- Exercise:
When you reach the line that contains "brown line: (437, 421) -> (126, 325), moved", give it back exactly along with each line after it to the end of the entries; skip any pictures.

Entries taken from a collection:
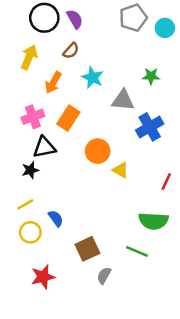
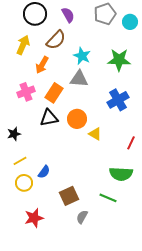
purple semicircle: (75, 19) -> (68, 15), moved
brown semicircle: (71, 51) -> (56, 40), size x1.5
green star: (151, 76) -> (119, 60), size x1.6
cyan star: (93, 77) -> (82, 56), moved
gray triangle: (123, 100) -> (79, 79), moved
black triangle: (44, 147) -> (49, 118), moved
black star: (30, 170) -> (14, 134), moved
blue semicircle: (56, 218) -> (44, 172), turned 72

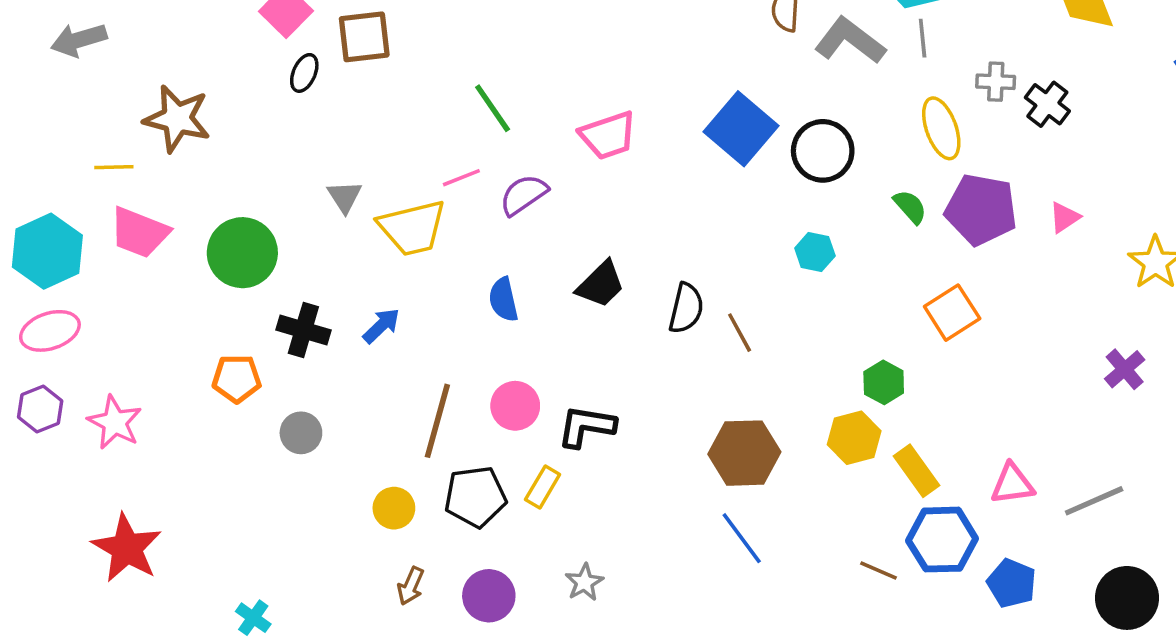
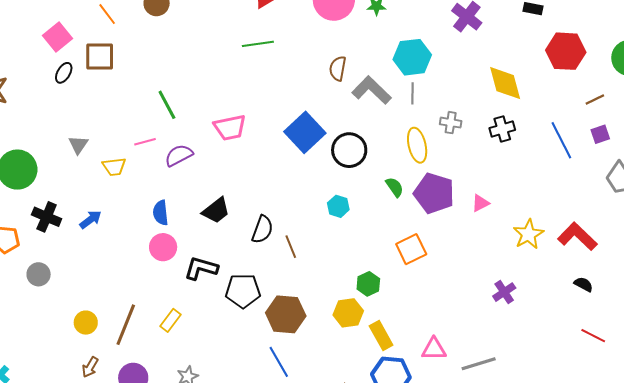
black cross: (1047, 104) -> (502, 129), moved, turned 30
yellow trapezoid: (412, 228) -> (114, 167), size x0.6
pink circle: (515, 406) -> (163, 247), moved
brown line: (437, 421) -> (126, 325), moved
black L-shape: (586, 426) -> (201, 268), moved
black pentagon: (475, 497) -> (243, 291), moved

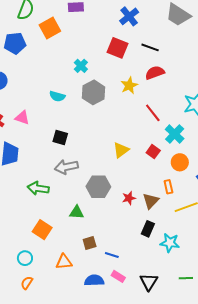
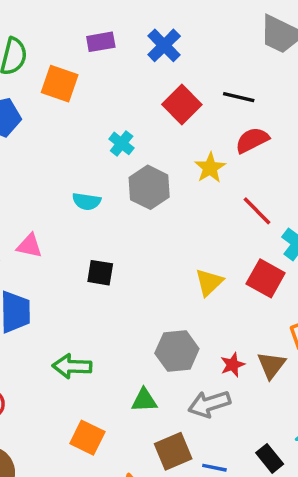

- Finished task:
brown line: (437, 421) -> (126, 325), moved
black L-shape: (586, 426) -> (201, 268), moved
black pentagon: (475, 497) -> (243, 291), moved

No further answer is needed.